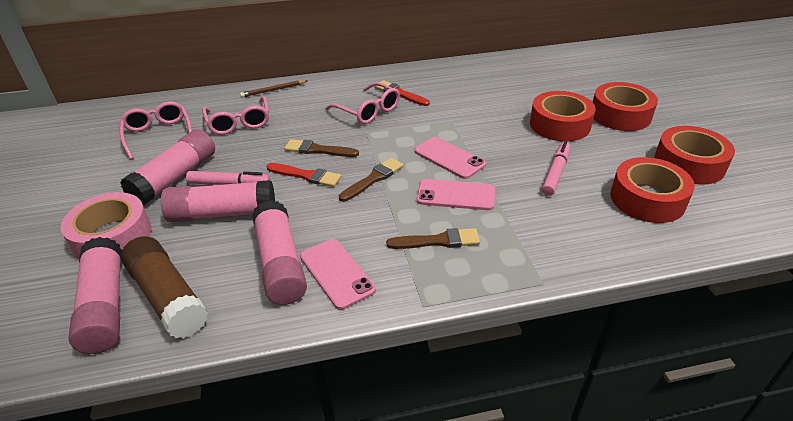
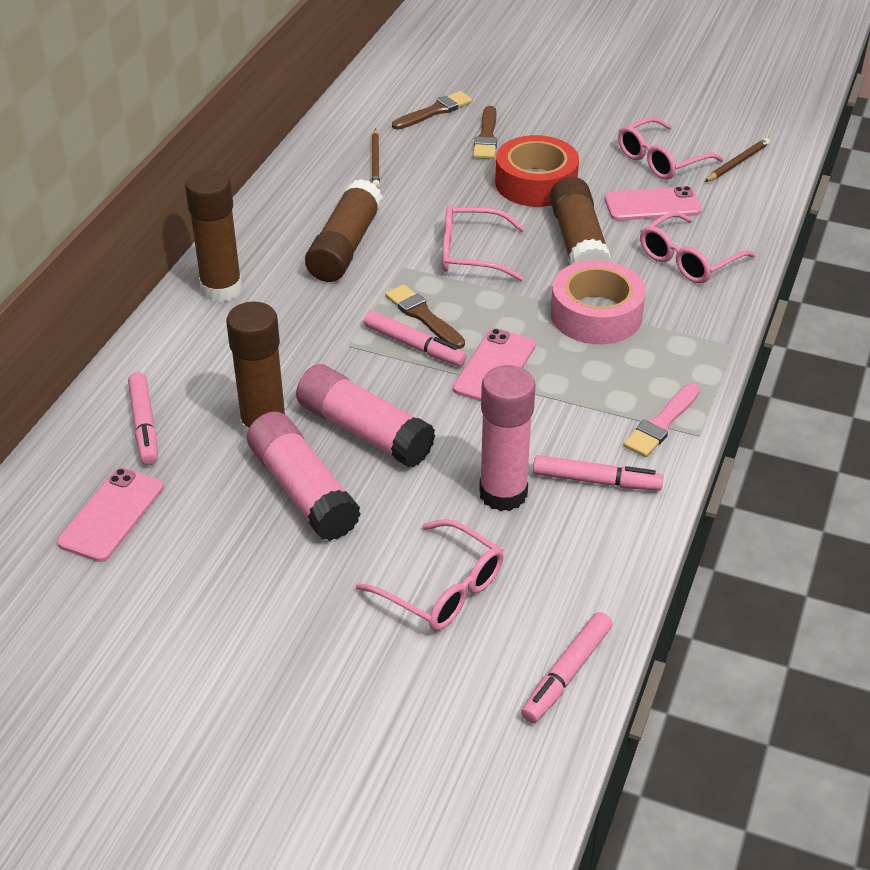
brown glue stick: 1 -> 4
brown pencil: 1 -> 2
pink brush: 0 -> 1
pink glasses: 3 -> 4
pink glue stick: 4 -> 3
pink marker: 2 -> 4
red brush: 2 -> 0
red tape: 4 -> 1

++++++++++

Instructions for the task – Each record has to be set down verbatim, and the pictures must not appear in the copy.

Response to this task –
brown glue stick: 1 -> 4
brown pencil: 1 -> 2
pink brush: 0 -> 1
pink glasses: 3 -> 4
pink glue stick: 4 -> 3
pink marker: 2 -> 4
red brush: 2 -> 0
red tape: 4 -> 1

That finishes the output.